→ TASK: Begin with the line where "JP1 pin 1: NET21 -> GND" appears. Set down that line and the rest of the records below it exactly as given.
(DATA FOR THIS TASK begins)
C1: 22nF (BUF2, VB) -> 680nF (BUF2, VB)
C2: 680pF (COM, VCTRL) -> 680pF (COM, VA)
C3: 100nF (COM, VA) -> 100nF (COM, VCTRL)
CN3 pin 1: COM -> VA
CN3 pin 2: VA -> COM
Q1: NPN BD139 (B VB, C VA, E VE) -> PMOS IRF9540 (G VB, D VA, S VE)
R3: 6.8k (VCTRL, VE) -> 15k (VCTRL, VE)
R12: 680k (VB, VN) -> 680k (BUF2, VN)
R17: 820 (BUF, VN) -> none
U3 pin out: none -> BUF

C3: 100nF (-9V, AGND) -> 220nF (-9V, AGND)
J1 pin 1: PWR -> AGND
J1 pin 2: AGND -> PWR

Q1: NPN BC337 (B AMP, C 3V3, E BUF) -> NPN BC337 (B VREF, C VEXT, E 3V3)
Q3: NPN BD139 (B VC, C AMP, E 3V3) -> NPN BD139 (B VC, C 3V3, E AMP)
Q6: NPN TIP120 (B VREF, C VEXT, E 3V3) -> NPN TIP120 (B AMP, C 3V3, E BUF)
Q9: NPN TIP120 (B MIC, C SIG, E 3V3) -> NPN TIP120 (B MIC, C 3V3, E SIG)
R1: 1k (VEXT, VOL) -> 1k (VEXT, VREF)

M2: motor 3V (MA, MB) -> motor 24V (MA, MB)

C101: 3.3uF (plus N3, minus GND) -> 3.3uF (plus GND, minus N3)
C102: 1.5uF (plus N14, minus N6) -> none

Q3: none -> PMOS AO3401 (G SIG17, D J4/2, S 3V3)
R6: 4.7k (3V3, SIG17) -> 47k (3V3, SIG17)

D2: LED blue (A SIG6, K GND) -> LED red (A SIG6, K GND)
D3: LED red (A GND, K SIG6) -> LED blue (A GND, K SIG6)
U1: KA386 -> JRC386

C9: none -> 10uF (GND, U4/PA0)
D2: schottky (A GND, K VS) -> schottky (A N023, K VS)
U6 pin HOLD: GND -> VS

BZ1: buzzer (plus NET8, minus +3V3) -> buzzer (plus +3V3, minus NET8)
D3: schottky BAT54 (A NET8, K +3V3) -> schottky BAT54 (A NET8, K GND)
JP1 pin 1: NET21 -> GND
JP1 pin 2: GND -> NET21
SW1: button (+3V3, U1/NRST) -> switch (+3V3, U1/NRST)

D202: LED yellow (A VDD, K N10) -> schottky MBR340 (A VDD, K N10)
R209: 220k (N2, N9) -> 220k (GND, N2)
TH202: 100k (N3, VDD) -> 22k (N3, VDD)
(DATA FOR THIS TASK ends)
→ ANSWER TO THE PROBLEM:
JP1 pin 1: NET21 -> GND
JP1 pin 2: GND -> NET21
SW1: button (+3V3, U1/NRST) -> switch (+3V3, U1/NRST)

D202: LED yellow (A VDD, K N10) -> schottky MBR340 (A VDD, K N10)
R209: 220k (N2, N9) -> 220k (GND, N2)
TH202: 100k (N3, VDD) -> 22k (N3, VDD)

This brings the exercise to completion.